== Segment start ==

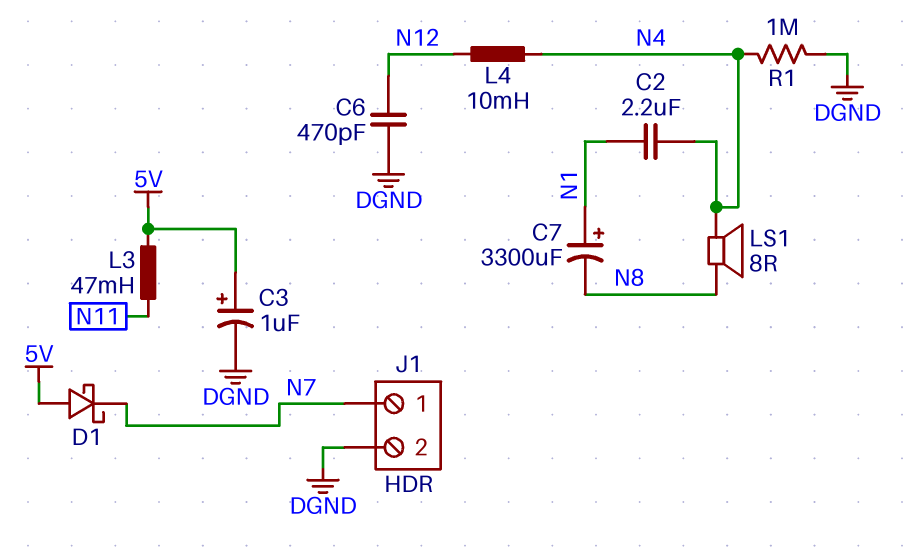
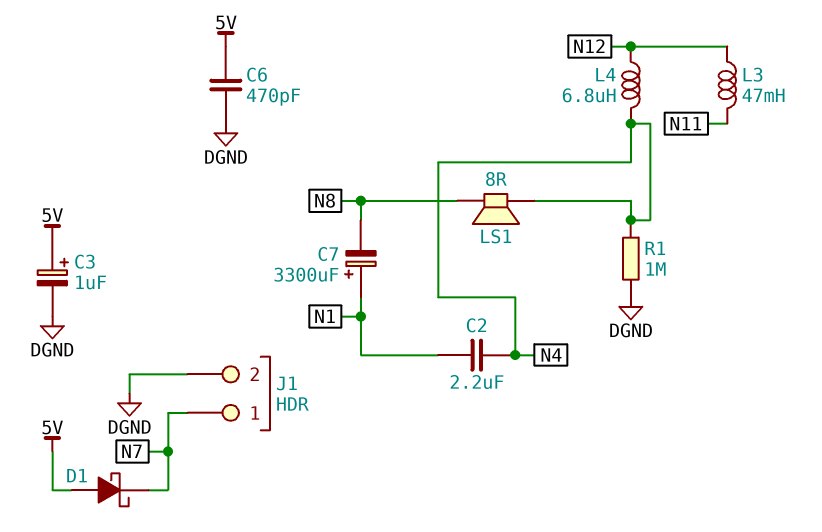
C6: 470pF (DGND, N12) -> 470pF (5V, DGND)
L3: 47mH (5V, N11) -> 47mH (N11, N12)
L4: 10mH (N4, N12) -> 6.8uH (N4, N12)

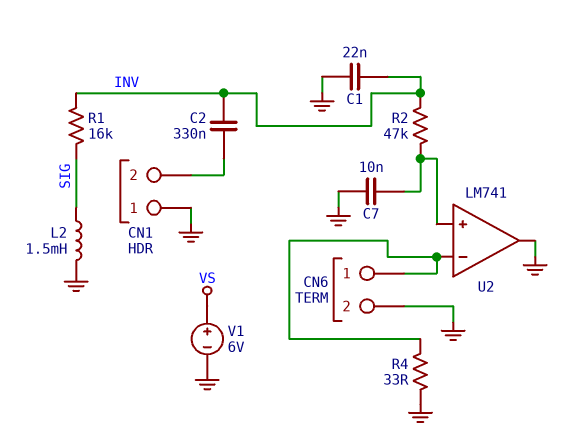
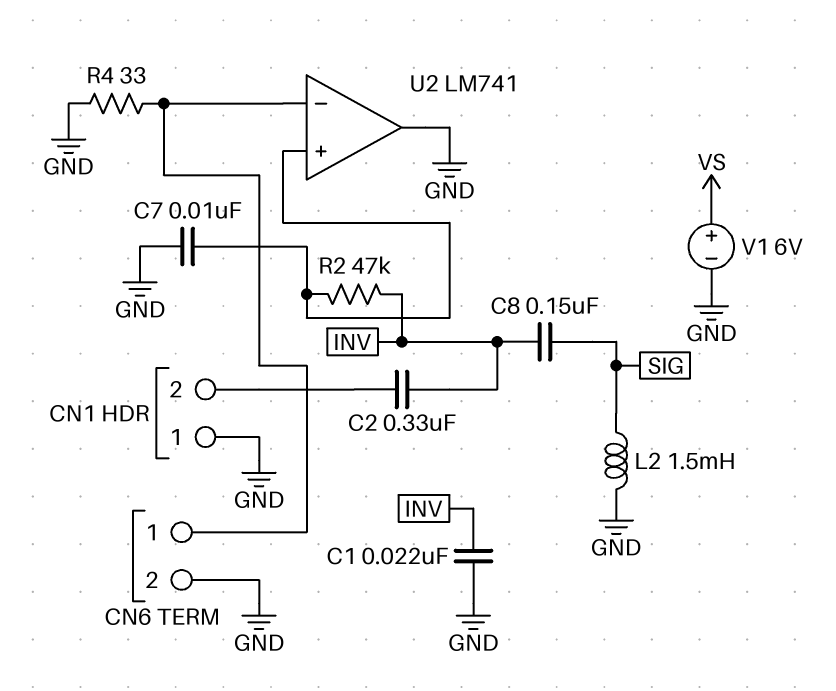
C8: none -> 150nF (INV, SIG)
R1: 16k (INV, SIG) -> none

== Segment end ==

> [Goal of the exercise] Without including any pictures, return every line of the records exactly.

> [Task result]
C6: 470pF (DGND, N12) -> 470pF (5V, DGND)
L3: 47mH (5V, N11) -> 47mH (N11, N12)
L4: 10mH (N4, N12) -> 6.8uH (N4, N12)

C8: none -> 150nF (INV, SIG)
R1: 16k (INV, SIG) -> none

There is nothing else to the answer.